Your job is to print, exactly, the lines in the data below from the line with "yellow dumbbell [499,629,530,698]" through the line with "turquoise cactus [35,142,149,288]", both included, and to omit any picture.

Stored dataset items
Start of Block
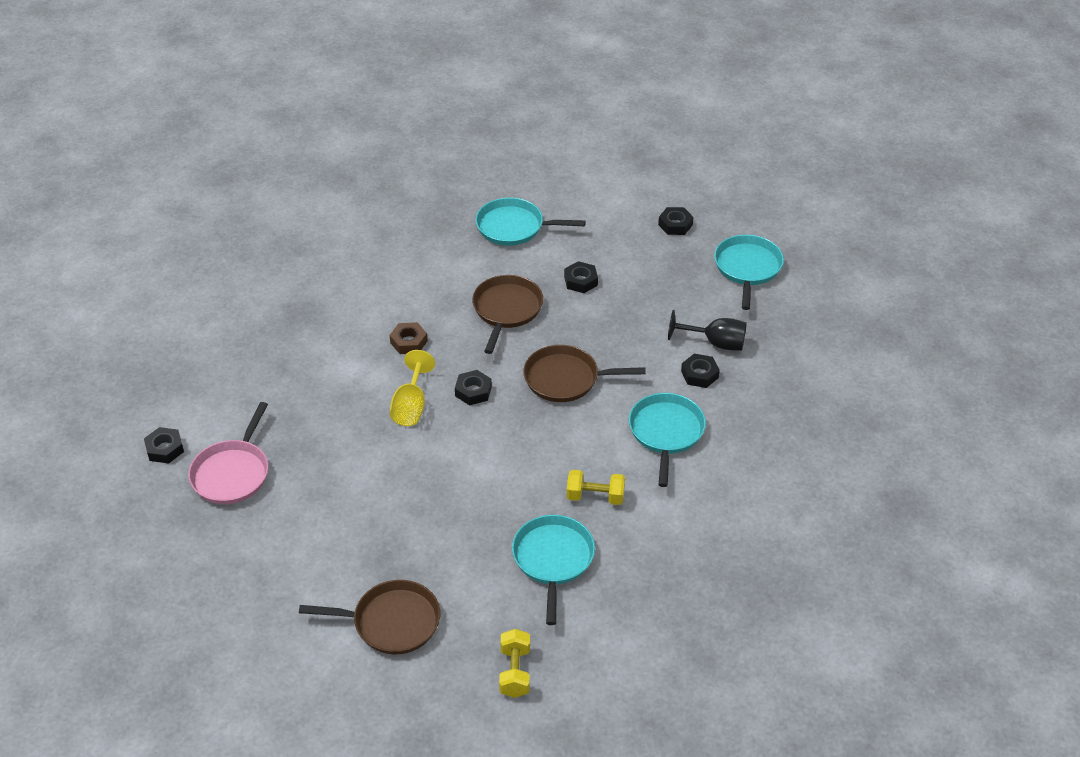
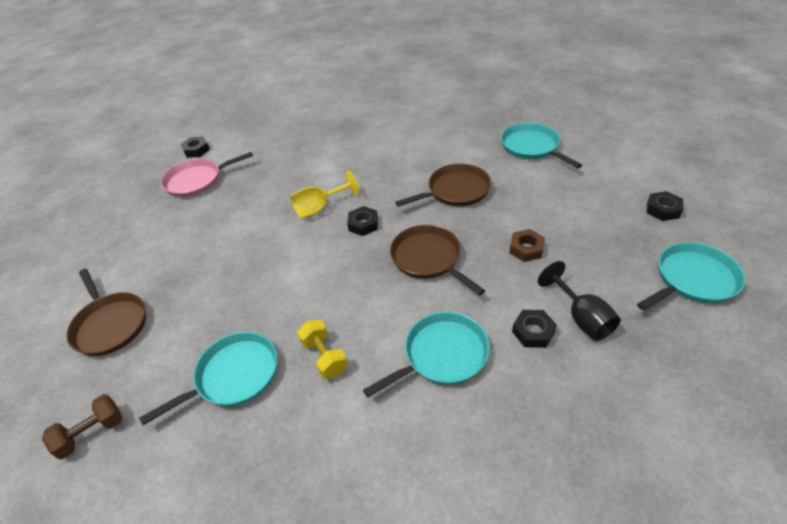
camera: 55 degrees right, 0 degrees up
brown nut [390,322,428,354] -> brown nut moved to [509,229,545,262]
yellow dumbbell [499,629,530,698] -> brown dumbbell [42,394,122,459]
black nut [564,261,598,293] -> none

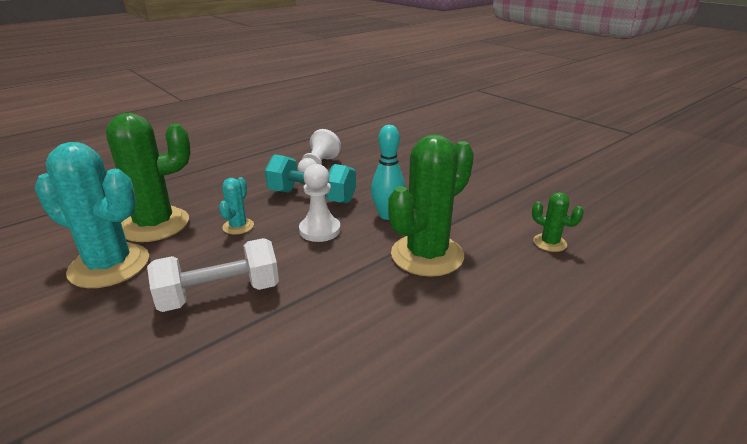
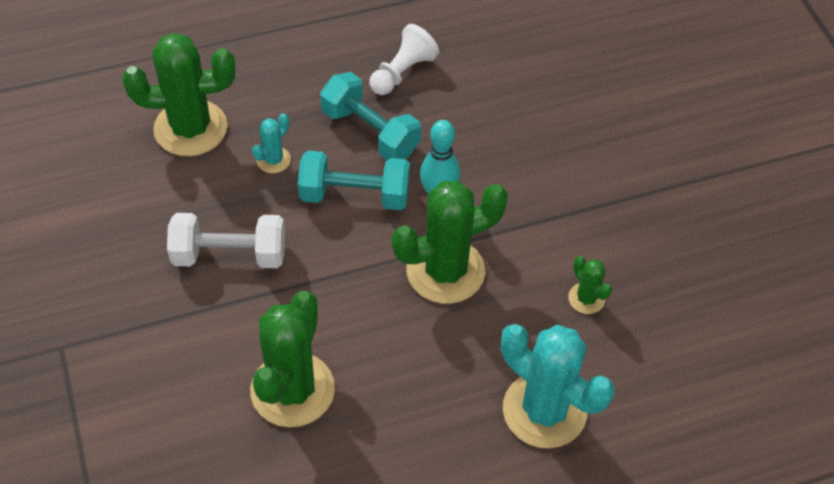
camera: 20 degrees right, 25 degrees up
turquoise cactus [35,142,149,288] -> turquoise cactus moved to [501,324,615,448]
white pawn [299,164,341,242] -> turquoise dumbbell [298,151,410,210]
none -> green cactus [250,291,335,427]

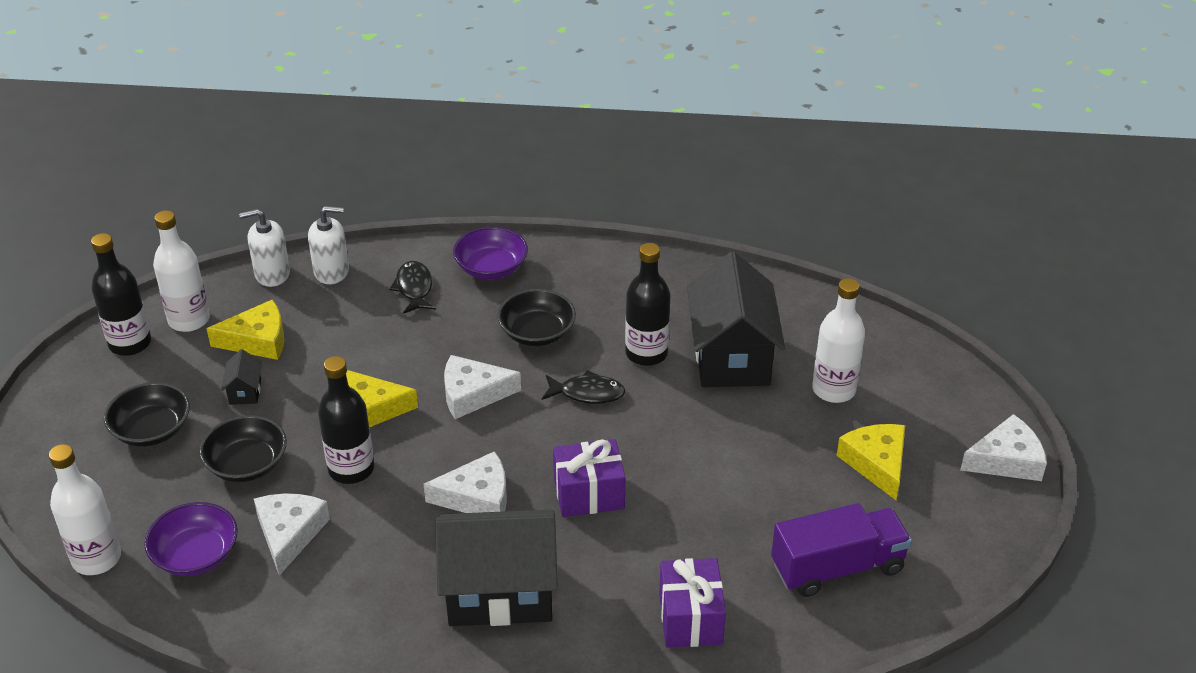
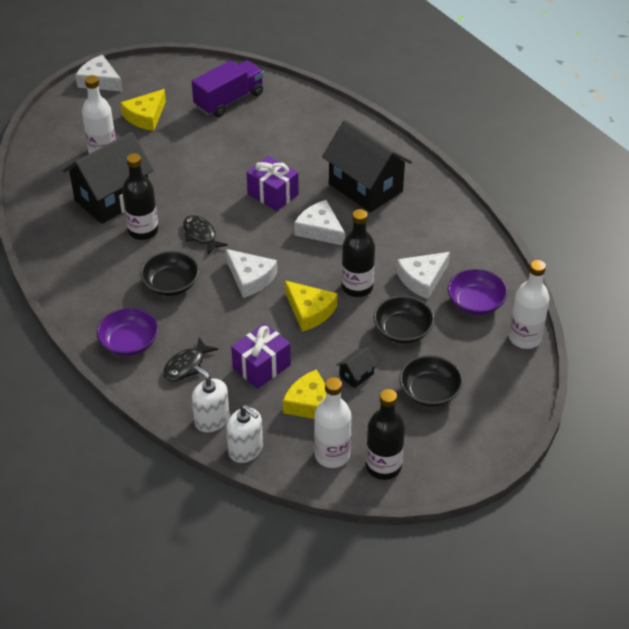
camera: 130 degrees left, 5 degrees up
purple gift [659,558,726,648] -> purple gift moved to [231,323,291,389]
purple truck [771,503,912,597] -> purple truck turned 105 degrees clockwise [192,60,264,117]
End of Block
→ **Answer below**:
yellow dumbbell [499,629,530,698] -> brown dumbbell [42,394,122,459]
black nut [564,261,598,293] -> none

camera: 20 degrees right, 25 degrees up
turquoise cactus [35,142,149,288] -> turquoise cactus moved to [501,324,615,448]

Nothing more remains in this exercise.